Instructions for the task
Every line in the listing below that holds the word "none" should be returned.

Raw data
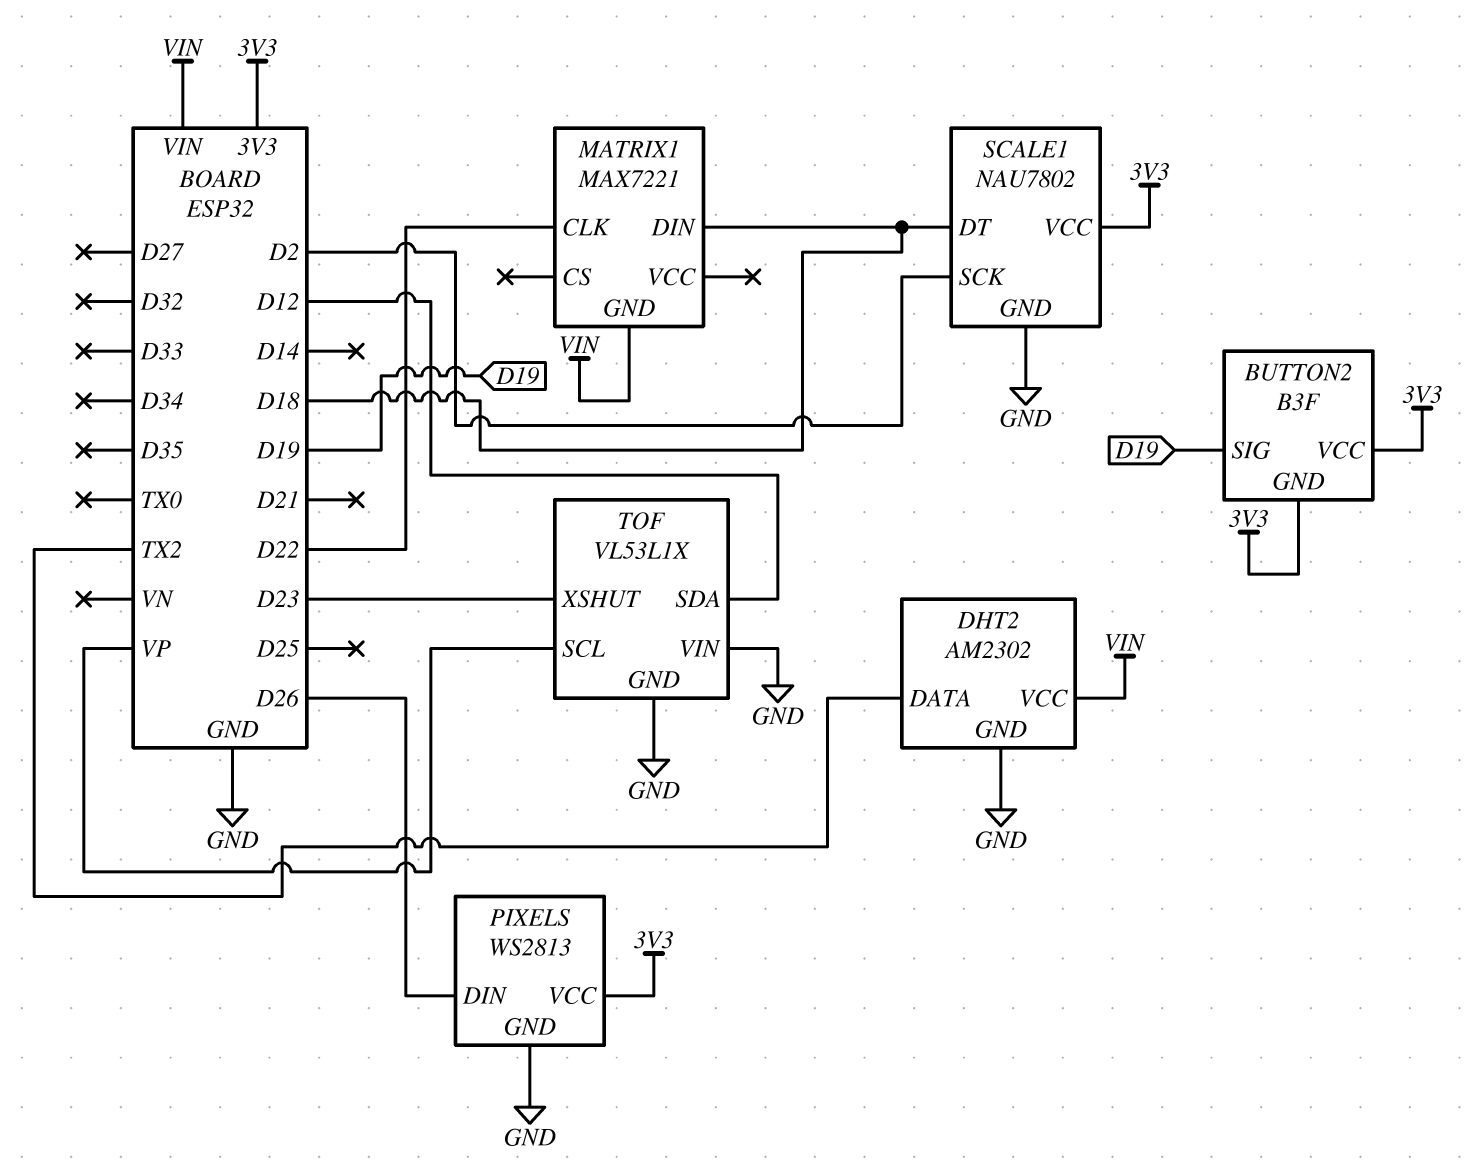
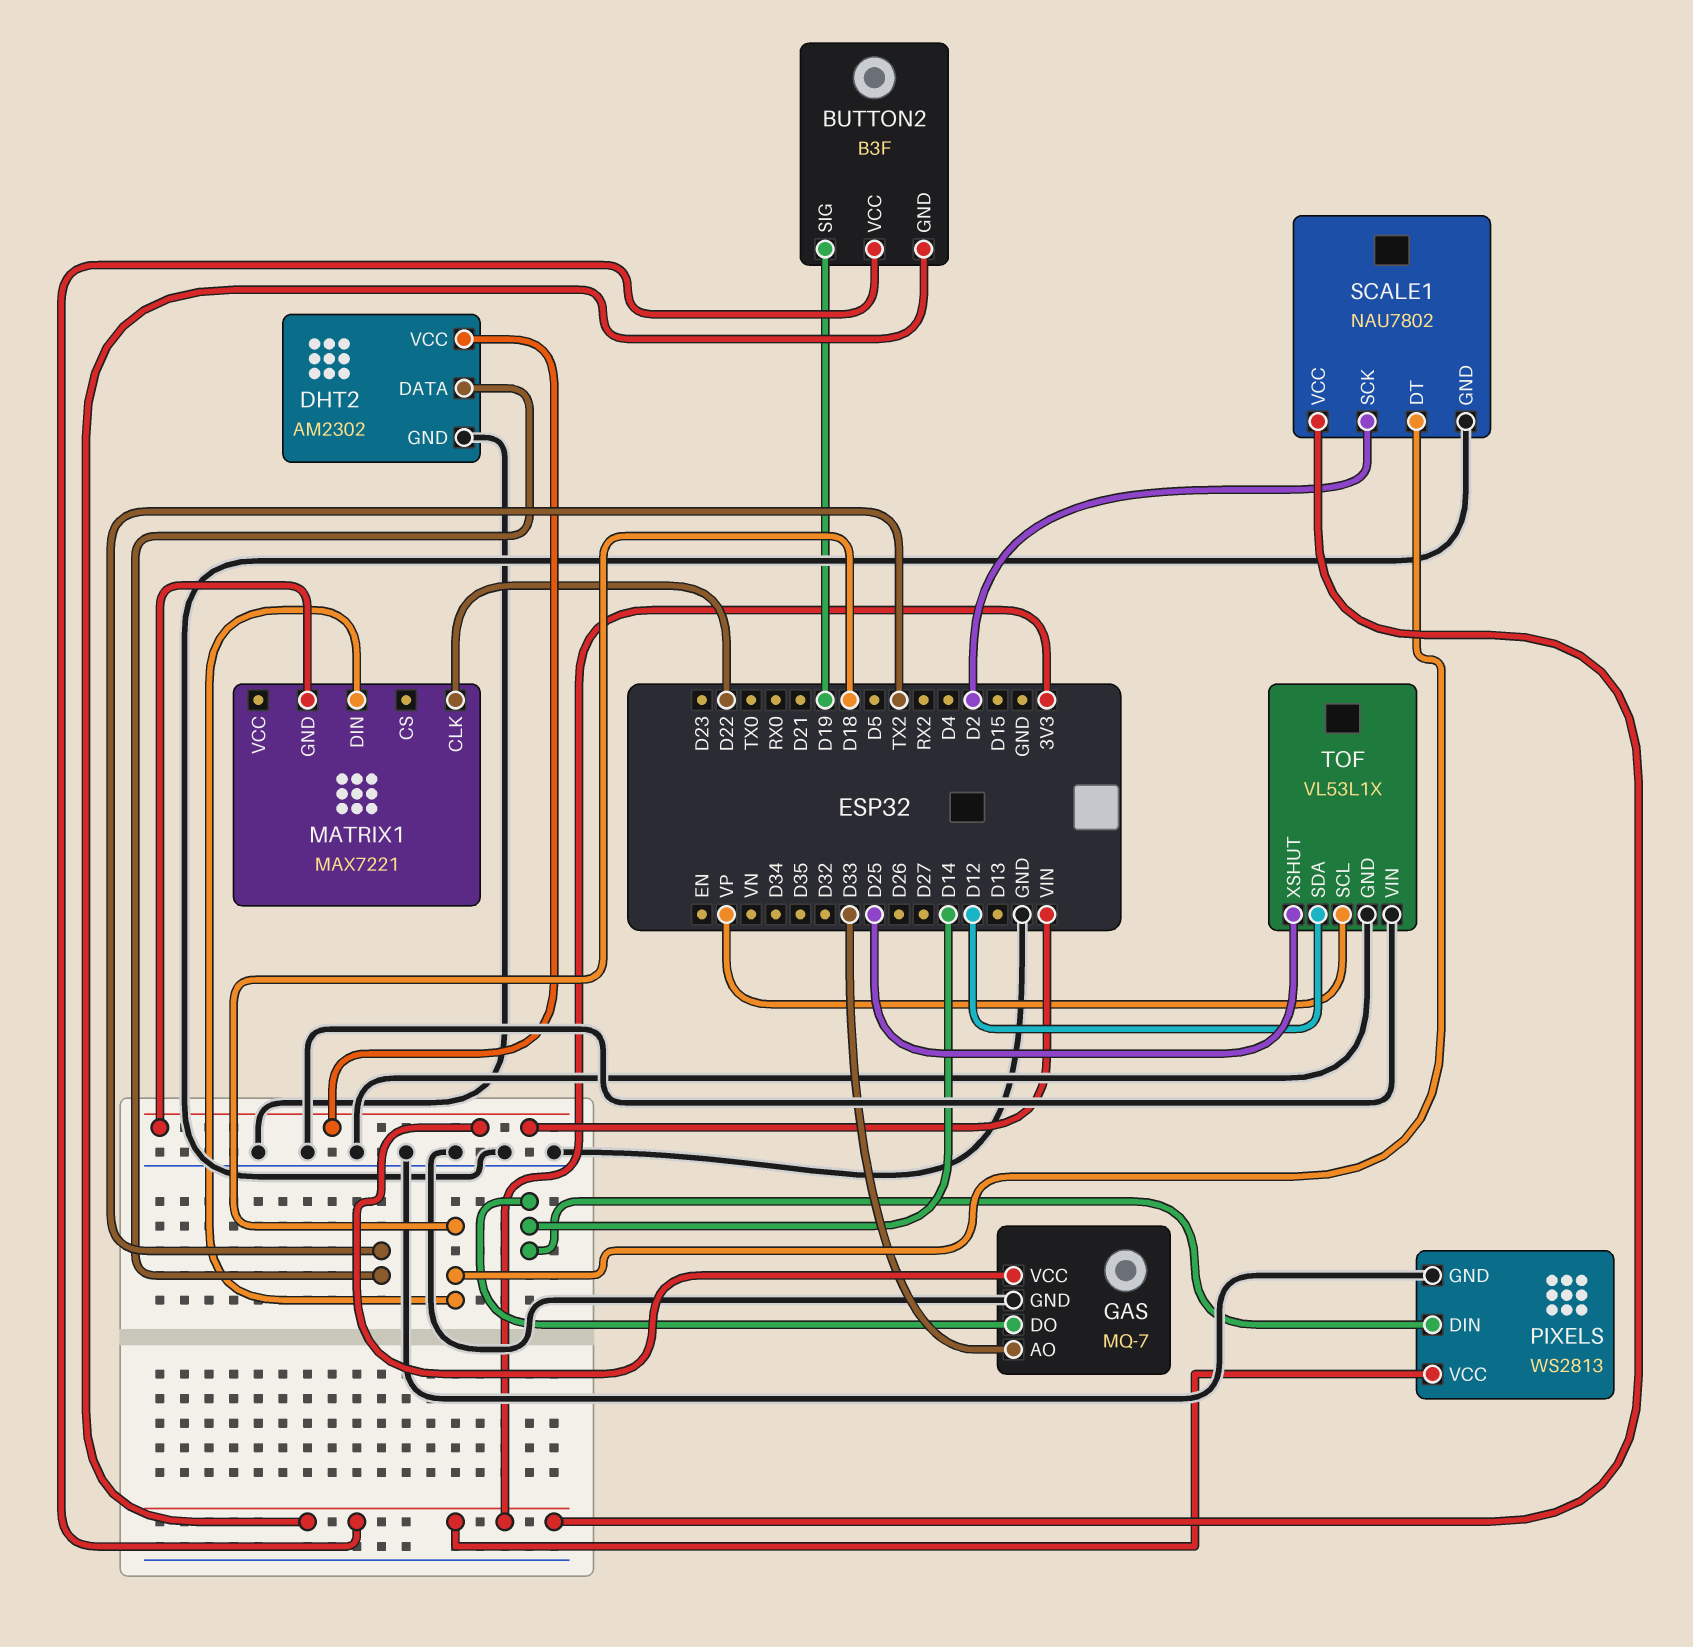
GAS: none -> MQ-7
GAS pin AO: none -> D33
GAS pin DO: none -> D14
GAS pin GND: none -> GND
GAS pin VCC: none -> VIN
PIXELS pin DIN: D26 -> D14
TOF pin XSHUT: D23 -> D25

Reply to the exercise
GAS: none -> MQ-7
GAS pin AO: none -> D33
GAS pin DO: none -> D14
GAS pin GND: none -> GND
GAS pin VCC: none -> VIN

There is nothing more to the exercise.